(Beginning of MATERIALS PROVIDED)

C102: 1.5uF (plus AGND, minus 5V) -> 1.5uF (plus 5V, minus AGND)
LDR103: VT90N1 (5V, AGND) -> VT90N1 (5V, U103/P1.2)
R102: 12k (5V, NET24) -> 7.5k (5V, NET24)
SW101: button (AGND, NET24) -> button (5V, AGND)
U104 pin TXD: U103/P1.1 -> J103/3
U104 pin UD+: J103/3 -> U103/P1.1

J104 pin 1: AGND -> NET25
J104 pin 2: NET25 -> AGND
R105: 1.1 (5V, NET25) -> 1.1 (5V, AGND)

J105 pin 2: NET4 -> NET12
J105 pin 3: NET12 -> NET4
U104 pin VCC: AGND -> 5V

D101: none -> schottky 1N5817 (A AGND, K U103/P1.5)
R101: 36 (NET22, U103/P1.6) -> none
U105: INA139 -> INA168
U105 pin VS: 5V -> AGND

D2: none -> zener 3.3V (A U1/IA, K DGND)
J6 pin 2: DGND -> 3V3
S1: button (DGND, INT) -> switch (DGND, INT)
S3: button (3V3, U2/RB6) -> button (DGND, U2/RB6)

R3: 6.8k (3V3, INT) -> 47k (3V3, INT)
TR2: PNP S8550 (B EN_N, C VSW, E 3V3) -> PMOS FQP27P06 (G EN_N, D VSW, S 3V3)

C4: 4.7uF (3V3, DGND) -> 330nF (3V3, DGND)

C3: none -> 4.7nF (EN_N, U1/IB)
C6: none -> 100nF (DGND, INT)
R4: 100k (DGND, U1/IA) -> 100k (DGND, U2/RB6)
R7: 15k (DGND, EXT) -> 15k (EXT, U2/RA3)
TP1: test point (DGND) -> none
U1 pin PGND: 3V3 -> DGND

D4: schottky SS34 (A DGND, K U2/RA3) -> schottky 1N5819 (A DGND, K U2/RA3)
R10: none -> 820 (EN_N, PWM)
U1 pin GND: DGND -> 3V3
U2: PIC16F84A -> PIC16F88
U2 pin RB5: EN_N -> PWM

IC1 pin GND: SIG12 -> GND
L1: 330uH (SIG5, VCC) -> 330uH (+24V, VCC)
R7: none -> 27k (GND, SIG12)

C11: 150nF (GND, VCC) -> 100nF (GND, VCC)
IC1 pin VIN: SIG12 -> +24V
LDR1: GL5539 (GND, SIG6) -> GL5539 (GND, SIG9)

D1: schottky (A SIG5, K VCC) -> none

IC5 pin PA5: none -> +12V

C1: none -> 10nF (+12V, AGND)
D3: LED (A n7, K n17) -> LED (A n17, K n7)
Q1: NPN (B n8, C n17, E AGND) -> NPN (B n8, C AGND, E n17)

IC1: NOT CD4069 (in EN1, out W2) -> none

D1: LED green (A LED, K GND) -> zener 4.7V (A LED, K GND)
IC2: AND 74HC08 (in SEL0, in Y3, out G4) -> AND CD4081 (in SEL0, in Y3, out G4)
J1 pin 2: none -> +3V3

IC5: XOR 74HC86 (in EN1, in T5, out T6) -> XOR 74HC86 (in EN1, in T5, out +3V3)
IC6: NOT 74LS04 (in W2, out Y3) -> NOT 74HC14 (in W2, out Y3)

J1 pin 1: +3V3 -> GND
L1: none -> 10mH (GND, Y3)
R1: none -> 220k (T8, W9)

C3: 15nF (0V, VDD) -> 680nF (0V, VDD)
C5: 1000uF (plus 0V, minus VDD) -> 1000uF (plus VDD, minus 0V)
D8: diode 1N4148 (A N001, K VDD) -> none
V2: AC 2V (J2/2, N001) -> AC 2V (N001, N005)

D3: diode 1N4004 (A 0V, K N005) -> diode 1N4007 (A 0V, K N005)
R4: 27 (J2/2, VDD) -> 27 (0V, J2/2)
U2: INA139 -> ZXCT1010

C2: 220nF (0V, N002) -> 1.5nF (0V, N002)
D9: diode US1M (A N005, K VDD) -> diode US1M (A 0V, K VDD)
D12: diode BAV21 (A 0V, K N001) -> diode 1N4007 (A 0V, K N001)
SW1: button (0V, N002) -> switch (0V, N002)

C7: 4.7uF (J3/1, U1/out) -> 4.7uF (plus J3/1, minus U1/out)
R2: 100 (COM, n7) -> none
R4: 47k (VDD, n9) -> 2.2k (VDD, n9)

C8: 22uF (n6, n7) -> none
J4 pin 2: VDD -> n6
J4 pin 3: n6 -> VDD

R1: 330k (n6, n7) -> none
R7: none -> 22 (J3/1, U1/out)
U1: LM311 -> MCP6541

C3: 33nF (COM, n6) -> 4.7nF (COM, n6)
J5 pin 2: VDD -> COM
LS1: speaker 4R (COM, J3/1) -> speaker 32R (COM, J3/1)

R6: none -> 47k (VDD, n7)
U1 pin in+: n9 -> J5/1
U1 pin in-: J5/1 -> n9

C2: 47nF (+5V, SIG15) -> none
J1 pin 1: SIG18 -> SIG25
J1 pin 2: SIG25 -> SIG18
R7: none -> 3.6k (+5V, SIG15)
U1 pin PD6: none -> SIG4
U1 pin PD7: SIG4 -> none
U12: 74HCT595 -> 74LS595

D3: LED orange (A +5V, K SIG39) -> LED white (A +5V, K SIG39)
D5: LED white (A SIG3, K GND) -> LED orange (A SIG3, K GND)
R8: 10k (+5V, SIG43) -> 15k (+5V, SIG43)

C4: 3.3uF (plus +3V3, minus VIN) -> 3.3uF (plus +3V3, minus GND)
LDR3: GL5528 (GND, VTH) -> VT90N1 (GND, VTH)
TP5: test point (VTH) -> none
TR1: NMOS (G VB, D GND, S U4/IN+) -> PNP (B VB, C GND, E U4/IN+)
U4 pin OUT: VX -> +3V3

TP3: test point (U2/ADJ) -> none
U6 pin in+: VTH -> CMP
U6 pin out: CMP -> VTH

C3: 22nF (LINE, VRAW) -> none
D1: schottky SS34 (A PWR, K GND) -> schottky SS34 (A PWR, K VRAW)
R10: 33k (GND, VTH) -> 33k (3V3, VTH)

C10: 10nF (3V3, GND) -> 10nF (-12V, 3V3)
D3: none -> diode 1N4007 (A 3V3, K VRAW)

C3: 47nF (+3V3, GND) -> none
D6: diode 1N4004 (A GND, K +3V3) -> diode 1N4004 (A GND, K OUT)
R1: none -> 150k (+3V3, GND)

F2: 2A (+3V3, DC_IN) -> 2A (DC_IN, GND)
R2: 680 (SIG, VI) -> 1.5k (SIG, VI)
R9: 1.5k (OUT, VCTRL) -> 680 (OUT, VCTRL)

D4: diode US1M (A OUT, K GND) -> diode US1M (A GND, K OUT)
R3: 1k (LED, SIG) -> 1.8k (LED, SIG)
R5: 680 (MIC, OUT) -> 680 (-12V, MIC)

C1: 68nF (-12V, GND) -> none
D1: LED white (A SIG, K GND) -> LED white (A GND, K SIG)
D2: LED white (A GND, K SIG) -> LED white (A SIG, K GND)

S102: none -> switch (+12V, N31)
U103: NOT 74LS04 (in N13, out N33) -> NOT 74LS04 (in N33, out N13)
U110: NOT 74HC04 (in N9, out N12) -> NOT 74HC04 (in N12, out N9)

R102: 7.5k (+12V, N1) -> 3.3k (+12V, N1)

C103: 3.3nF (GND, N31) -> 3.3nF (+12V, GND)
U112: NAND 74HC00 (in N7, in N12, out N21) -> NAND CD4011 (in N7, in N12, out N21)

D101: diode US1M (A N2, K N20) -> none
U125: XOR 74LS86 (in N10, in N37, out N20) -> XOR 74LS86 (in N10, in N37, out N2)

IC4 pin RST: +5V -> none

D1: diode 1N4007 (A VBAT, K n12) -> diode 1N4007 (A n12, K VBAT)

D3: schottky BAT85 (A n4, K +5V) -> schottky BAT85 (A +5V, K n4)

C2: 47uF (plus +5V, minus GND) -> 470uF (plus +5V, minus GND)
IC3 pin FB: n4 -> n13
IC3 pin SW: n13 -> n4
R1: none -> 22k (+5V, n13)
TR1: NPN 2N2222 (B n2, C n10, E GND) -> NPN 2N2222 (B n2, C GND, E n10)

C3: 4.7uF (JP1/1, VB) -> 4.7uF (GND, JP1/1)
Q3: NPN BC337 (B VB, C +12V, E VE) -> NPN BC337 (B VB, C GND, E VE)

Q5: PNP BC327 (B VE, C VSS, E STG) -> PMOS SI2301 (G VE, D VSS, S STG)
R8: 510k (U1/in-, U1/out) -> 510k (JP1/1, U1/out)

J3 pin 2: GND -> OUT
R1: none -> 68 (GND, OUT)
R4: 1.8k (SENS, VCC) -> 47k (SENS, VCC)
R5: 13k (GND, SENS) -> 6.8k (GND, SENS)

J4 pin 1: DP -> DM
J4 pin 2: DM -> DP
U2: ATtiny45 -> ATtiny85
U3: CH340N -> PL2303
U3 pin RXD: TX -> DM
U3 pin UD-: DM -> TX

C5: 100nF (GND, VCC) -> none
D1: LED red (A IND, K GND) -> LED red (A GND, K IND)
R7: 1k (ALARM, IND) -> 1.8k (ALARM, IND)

(End of MATERIALS PROVIDED)

» **WORK TO COMPLETE**
Report, as a bare number, how many lines above contain the string "plus".

» **EXERCISE SOLUTION**
5